◆ Dataset ◆

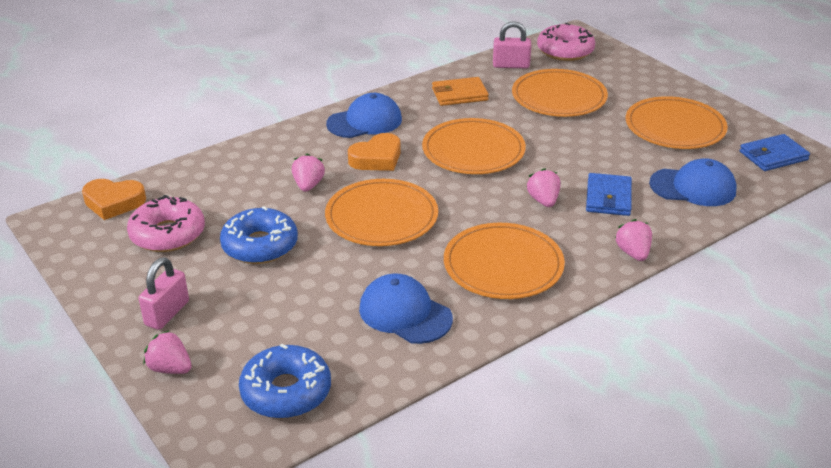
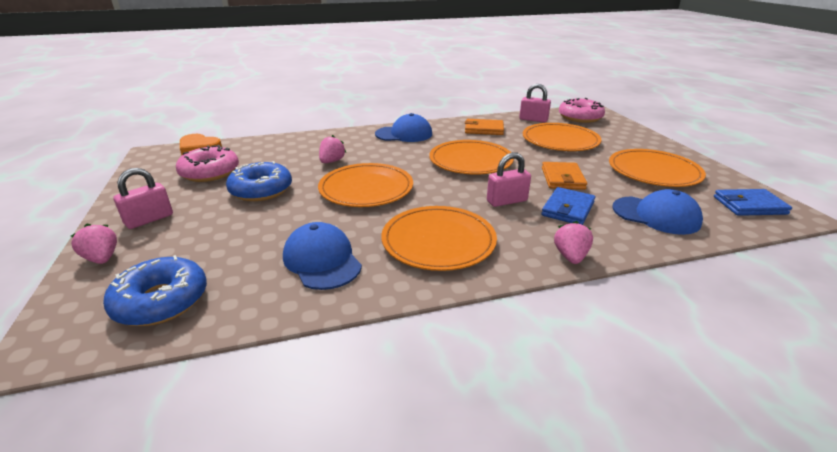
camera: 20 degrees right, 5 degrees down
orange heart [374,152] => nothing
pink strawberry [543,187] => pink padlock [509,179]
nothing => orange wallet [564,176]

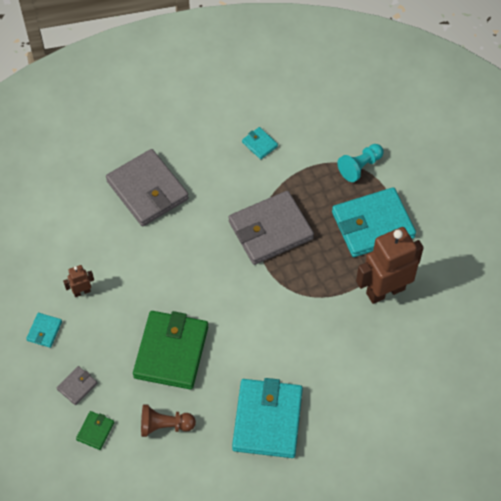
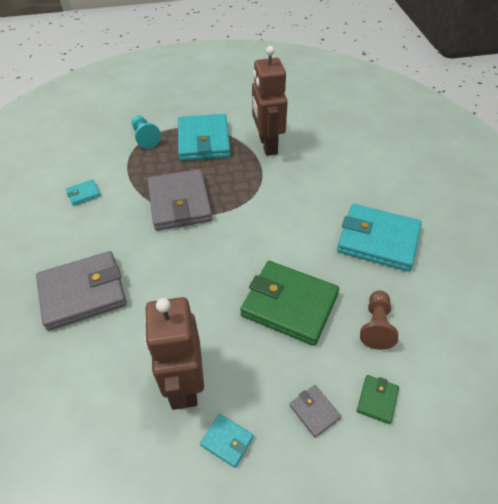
camera: 75 degrees left, 10 degrees down
brown robot [78,281] => brown robot [174,353], x2.27
green wallet [95,430] => green wallet [378,399], 75 degrees clockwise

◆ What you are asked to do ◆
Except for the pictures, give the data again word for word.

◆ Task result ◆
camera: 20 degrees right, 5 degrees down
orange heart [374,152] => nothing
pink strawberry [543,187] => pink padlock [509,179]
nothing => orange wallet [564,176]

camera: 75 degrees left, 10 degrees down
brown robot [78,281] => brown robot [174,353], x2.27
green wallet [95,430] => green wallet [378,399], 75 degrees clockwise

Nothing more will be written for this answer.